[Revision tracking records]
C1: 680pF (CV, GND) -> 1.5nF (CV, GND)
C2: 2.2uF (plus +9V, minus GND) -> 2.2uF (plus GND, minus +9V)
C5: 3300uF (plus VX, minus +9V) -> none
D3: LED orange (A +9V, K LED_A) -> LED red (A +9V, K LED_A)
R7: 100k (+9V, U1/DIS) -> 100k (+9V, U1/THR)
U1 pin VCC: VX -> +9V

_Problem to work on_
Set down all of the records shown above once more, exactly.

_Result for this exercise_
C1: 680pF (CV, GND) -> 1.5nF (CV, GND)
C2: 2.2uF (plus +9V, minus GND) -> 2.2uF (plus GND, minus +9V)
C5: 3300uF (plus VX, minus +9V) -> none
D3: LED orange (A +9V, K LED_A) -> LED red (A +9V, K LED_A)
R7: 100k (+9V, U1/DIS) -> 100k (+9V, U1/THR)
U1 pin VCC: VX -> +9V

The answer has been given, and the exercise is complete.